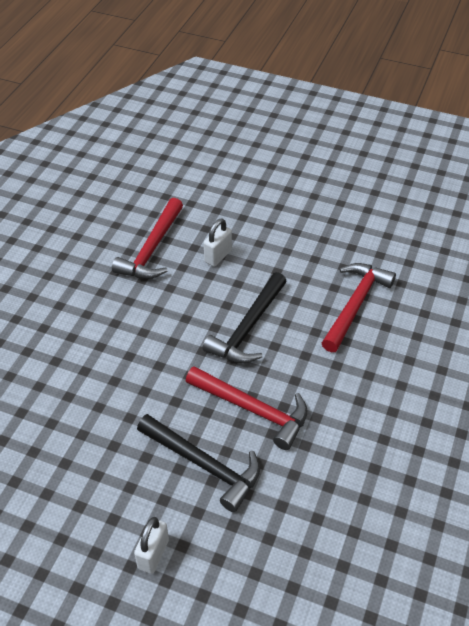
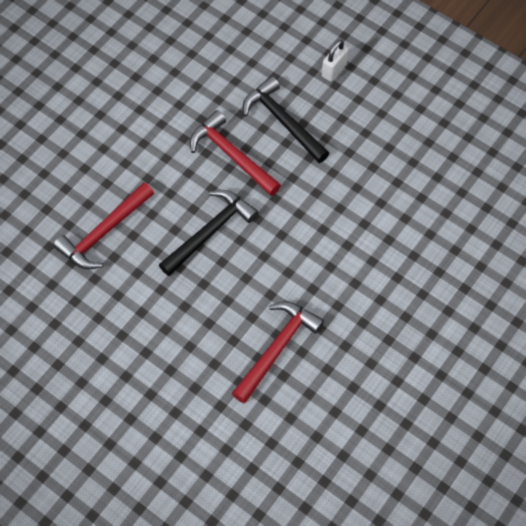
camera: 165 degrees left, 15 degrees up
white padlock [204,219,232,266] -> none

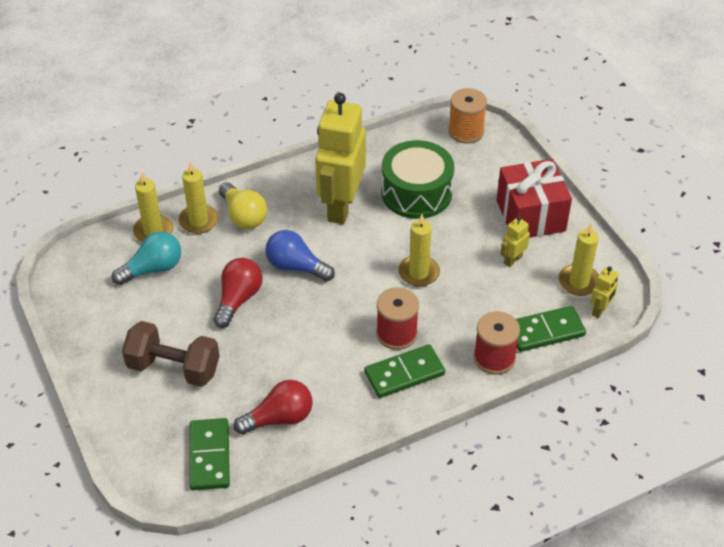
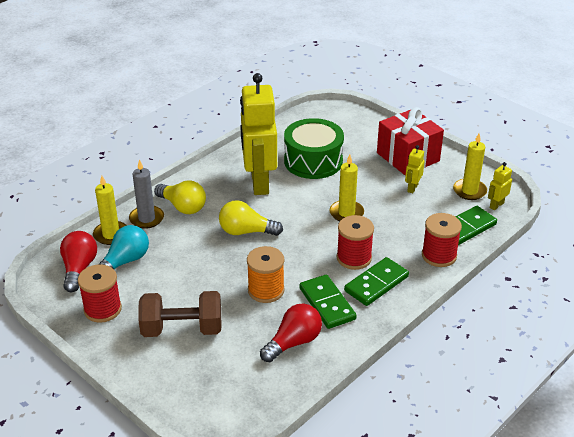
camera: 20 degrees left, 10 degrees down
yellow candle [179,162,218,234] -> grey candle [129,159,164,229]
green domino [189,418,230,490] -> green domino moved to [299,274,357,329]
red light bulb [214,258,263,328] -> red light bulb moved to [60,231,97,292]
blue light bulb [265,230,335,282] -> yellow light bulb [219,200,283,236]
orange spool [448,88,487,144] -> orange spool moved to [247,246,285,303]
yellow robot [590,266,618,318] -> yellow robot turned 150 degrees counterclockwise [488,162,512,210]
none -> red spool [78,264,122,323]

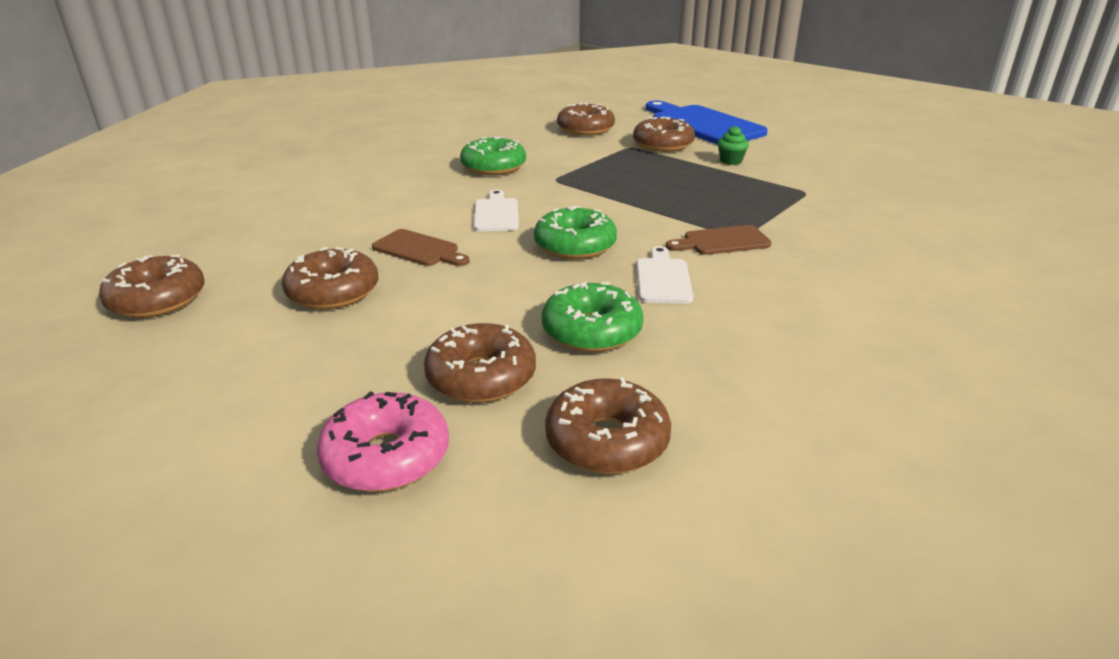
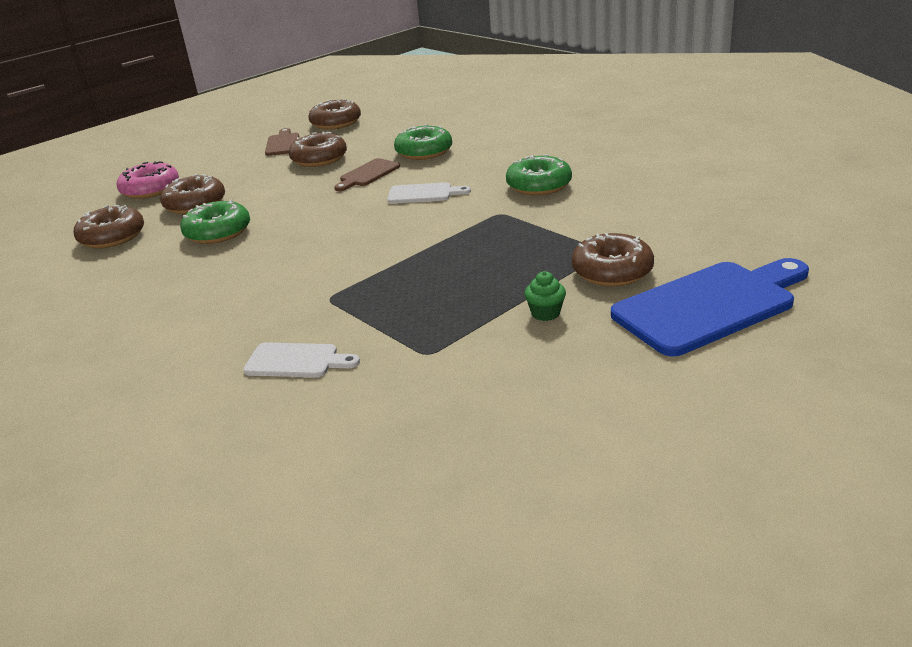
camera: 100 degrees right, 0 degrees up
green donut [534,206,617,259] -> green donut moved to [394,124,452,160]
brown donut [557,103,615,136] -> none
white cutting board [636,246,693,304] -> white cutting board moved to [243,342,360,378]
brown cutting board [666,225,772,255] -> brown cutting board moved to [265,128,299,156]

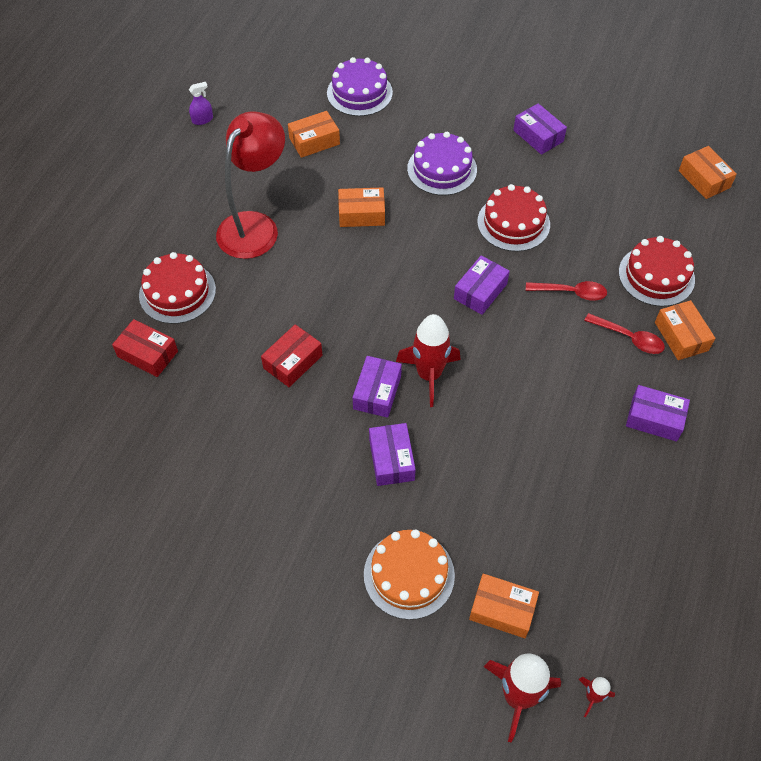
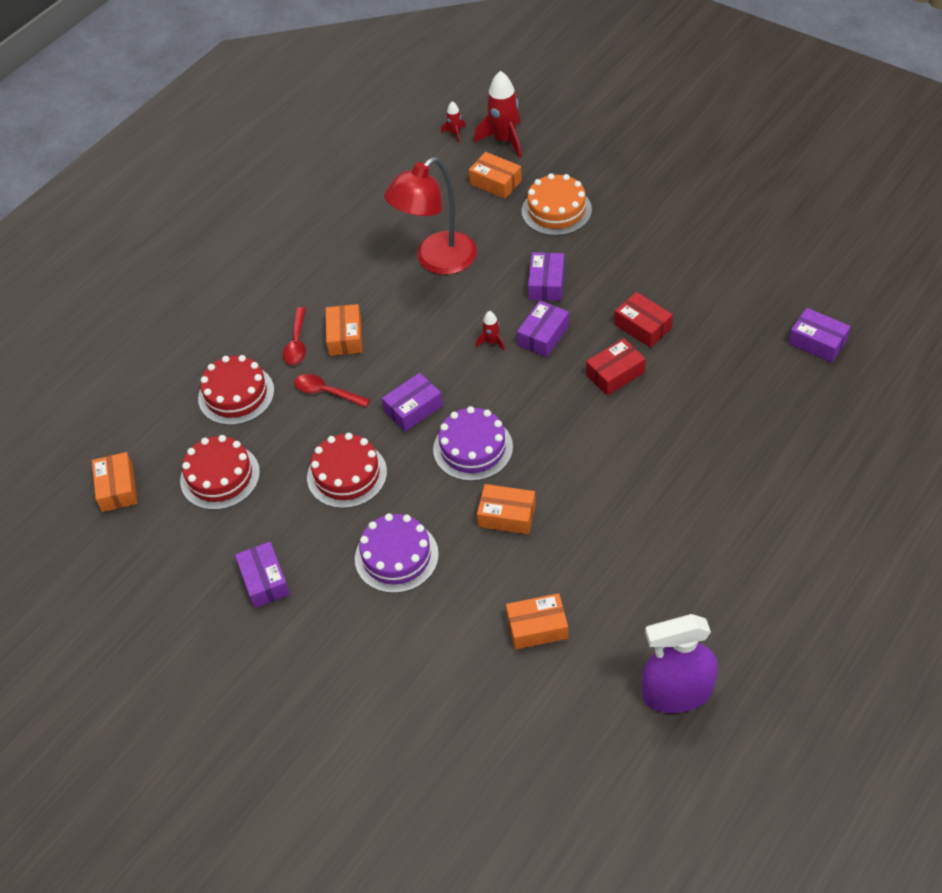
camera: 160 degrees left, 5 degrees down
red box [112,319,178,377] -> red box moved to [614,292,673,348]
red cake [139,252,216,324] -> red cake moved to [180,435,260,510]
purple spray bottle [189,82,213,125] -> purple spray bottle [642,614,718,713], size x2.42
red lamp [216,111,285,259] -> red lamp moved to [384,157,477,275]
purple cake [327,57,393,116] -> purple cake moved to [433,406,513,481]
red rocket [396,314,460,407] -> red rocket [476,311,505,351], size x0.49
red spoon [584,313,665,354] -> red spoon turned 135 degrees counterclockwise [283,307,306,365]
purple box [626,385,690,442] -> purple box moved to [789,308,851,362]
orange box [655,300,715,360] -> orange box moved to [326,304,363,356]

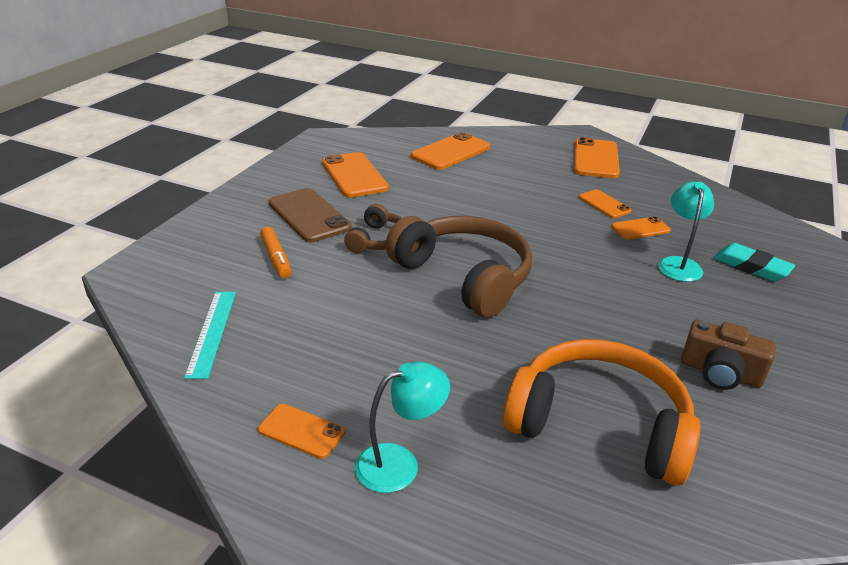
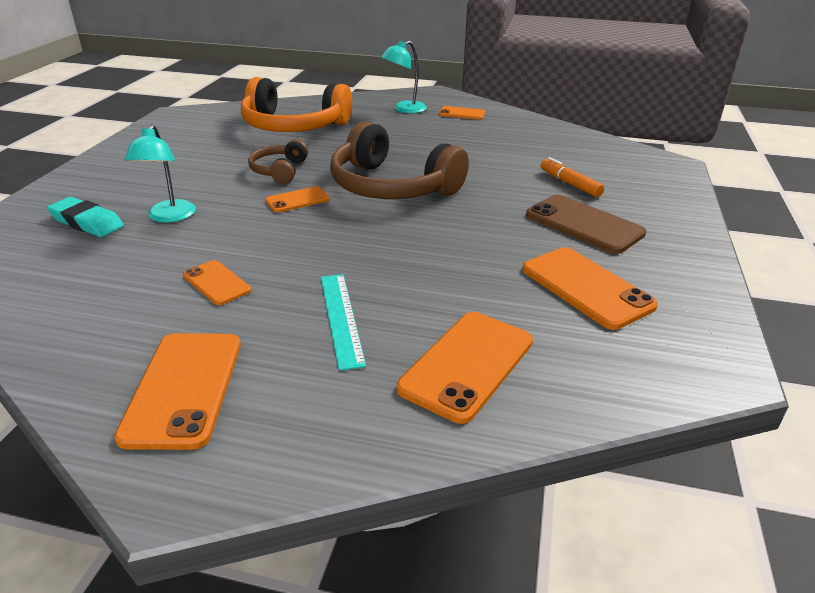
camera: 170 degrees right, 0 degrees up
turquoise ruler [184,292,236,379] -> turquoise ruler moved to [321,274,366,371]
brown headphones [344,204,402,253] -> brown headphones moved to [248,139,308,184]
orange phone [611,216,671,240] -> orange phone moved to [265,186,330,213]
brown camera [681,320,776,390] -> none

-=-=-=-=-

Work to complete
For each line of the material that contains "left", return a copy.

Written reply
camera: 165 degrees left, 15 degrees up
camera: 20 degrees left, 10 degrees down
camera: 160 degrees left, 5 degrees down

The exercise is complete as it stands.